(Before-and-after change data)

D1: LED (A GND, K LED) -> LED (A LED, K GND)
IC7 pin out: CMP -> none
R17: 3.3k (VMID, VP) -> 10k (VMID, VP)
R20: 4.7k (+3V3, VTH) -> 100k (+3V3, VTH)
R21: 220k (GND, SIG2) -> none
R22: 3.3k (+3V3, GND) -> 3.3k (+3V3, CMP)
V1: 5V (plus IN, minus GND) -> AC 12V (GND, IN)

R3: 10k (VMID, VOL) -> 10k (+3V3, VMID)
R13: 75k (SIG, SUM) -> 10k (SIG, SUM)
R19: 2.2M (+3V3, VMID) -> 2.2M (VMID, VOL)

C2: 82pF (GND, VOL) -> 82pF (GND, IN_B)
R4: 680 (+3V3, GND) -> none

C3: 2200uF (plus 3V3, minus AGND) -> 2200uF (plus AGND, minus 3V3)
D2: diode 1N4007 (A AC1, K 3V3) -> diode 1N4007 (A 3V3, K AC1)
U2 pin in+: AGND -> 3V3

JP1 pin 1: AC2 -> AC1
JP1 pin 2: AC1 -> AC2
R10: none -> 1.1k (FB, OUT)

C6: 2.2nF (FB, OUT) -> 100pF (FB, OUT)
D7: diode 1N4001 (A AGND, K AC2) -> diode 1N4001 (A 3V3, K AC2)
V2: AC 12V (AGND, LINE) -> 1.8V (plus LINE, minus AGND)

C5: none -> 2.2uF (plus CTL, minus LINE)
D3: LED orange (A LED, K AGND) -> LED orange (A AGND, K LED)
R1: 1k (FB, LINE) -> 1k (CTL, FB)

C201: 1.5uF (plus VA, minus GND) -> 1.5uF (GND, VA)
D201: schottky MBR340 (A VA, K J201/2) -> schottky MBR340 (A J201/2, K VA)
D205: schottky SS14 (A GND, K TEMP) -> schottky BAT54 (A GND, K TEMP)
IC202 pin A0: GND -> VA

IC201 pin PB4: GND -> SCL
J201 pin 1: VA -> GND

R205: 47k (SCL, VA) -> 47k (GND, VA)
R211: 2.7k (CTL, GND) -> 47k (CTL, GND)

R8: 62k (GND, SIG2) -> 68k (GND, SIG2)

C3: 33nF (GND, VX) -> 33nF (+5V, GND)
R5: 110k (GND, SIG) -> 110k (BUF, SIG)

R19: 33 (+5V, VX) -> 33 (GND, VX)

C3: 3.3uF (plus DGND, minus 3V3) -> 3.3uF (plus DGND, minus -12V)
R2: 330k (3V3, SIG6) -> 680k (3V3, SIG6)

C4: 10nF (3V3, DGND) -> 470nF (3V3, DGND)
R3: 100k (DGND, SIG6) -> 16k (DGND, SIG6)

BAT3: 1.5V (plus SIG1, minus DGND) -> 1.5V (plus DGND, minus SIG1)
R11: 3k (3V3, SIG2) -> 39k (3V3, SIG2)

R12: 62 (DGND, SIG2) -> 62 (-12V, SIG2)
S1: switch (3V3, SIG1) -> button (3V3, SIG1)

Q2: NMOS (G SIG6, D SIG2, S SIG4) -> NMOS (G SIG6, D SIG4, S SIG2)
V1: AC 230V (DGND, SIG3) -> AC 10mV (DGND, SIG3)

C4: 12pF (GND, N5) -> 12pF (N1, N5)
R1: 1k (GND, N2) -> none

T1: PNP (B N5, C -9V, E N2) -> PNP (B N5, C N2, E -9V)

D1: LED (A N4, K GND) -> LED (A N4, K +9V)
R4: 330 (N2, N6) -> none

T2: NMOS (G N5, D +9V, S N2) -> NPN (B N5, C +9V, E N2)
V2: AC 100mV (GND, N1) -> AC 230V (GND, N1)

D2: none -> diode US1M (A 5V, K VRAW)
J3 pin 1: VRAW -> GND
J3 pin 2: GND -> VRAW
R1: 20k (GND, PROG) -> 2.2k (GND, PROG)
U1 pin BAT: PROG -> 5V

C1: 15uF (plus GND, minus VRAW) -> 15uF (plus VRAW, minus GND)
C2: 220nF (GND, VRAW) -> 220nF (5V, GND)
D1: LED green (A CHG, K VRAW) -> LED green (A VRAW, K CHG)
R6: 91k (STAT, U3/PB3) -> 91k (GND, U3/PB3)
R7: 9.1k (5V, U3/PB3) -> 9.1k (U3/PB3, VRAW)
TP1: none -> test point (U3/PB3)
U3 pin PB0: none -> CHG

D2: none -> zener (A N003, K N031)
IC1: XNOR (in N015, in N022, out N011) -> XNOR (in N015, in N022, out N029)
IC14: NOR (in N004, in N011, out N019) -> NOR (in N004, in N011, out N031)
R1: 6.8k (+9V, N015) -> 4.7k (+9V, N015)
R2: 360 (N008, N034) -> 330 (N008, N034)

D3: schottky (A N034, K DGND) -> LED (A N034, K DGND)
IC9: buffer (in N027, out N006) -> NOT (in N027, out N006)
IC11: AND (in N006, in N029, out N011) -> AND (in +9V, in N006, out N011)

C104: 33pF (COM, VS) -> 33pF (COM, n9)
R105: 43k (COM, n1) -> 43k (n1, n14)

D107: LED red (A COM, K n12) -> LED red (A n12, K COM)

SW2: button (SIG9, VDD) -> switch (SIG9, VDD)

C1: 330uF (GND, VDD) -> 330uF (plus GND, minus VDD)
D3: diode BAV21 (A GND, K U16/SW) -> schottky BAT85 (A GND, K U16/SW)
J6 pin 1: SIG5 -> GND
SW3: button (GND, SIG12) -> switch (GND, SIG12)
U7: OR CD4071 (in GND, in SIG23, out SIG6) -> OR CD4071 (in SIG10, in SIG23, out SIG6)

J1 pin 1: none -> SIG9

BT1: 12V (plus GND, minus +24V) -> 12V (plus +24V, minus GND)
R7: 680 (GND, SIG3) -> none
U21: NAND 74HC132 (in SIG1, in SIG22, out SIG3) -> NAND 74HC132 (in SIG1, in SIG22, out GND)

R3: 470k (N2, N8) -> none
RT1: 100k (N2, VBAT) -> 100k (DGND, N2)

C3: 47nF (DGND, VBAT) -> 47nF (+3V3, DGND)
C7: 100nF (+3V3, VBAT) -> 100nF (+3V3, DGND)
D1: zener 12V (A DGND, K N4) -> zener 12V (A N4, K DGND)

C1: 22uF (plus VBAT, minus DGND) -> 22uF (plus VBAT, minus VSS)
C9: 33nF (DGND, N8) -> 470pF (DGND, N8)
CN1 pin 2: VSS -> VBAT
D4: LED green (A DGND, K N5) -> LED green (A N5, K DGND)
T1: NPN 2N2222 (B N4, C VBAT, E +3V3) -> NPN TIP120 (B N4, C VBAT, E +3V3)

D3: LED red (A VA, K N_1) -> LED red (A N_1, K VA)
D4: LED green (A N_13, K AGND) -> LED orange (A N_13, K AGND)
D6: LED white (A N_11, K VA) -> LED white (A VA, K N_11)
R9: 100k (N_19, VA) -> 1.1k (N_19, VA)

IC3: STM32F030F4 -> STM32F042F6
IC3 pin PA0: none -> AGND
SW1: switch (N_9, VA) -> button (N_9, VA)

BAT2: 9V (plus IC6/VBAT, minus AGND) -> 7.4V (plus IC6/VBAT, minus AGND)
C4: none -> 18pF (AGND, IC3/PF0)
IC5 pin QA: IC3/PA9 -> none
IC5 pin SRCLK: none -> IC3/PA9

§ **Task to carry out**
Among the records above, only the lines between the line holding "C2: 82pF (GND, VOL) -> 82pF (GND, IN_B)" and the line holding "Q2: NMOS (G", inclusive, are to be output, exactly as written.

§ **Result of the exercise**
C2: 82pF (GND, VOL) -> 82pF (GND, IN_B)
R4: 680 (+3V3, GND) -> none

C3: 2200uF (plus 3V3, minus AGND) -> 2200uF (plus AGND, minus 3V3)
D2: diode 1N4007 (A AC1, K 3V3) -> diode 1N4007 (A 3V3, K AC1)
U2 pin in+: AGND -> 3V3

JP1 pin 1: AC2 -> AC1
JP1 pin 2: AC1 -> AC2
R10: none -> 1.1k (FB, OUT)

C6: 2.2nF (FB, OUT) -> 100pF (FB, OUT)
D7: diode 1N4001 (A AGND, K AC2) -> diode 1N4001 (A 3V3, K AC2)
V2: AC 12V (AGND, LINE) -> 1.8V (plus LINE, minus AGND)

C5: none -> 2.2uF (plus CTL, minus LINE)
D3: LED orange (A LED, K AGND) -> LED orange (A AGND, K LED)
R1: 1k (FB, LINE) -> 1k (CTL, FB)

C201: 1.5uF (plus VA, minus GND) -> 1.5uF (GND, VA)
D201: schottky MBR340 (A VA, K J201/2) -> schottky MBR340 (A J201/2, K VA)
D205: schottky SS14 (A GND, K TEMP) -> schottky BAT54 (A GND, K TEMP)
IC202 pin A0: GND -> VA

IC201 pin PB4: GND -> SCL
J201 pin 1: VA -> GND

R205: 47k (SCL, VA) -> 47k (GND, VA)
R211: 2.7k (CTL, GND) -> 47k (CTL, GND)

R8: 62k (GND, SIG2) -> 68k (GND, SIG2)

C3: 33nF (GND, VX) -> 33nF (+5V, GND)
R5: 110k (GND, SIG) -> 110k (BUF, SIG)

R19: 33 (+5V, VX) -> 33 (GND, VX)

C3: 3.3uF (plus DGND, minus 3V3) -> 3.3uF (plus DGND, minus -12V)
R2: 330k (3V3, SIG6) -> 680k (3V3, SIG6)

C4: 10nF (3V3, DGND) -> 470nF (3V3, DGND)
R3: 100k (DGND, SIG6) -> 16k (DGND, SIG6)

BAT3: 1.5V (plus SIG1, minus DGND) -> 1.5V (plus DGND, minus SIG1)
R11: 3k (3V3, SIG2) -> 39k (3V3, SIG2)

R12: 62 (DGND, SIG2) -> 62 (-12V, SIG2)
S1: switch (3V3, SIG1) -> button (3V3, SIG1)

Q2: NMOS (G SIG6, D SIG2, S SIG4) -> NMOS (G SIG6, D SIG4, S SIG2)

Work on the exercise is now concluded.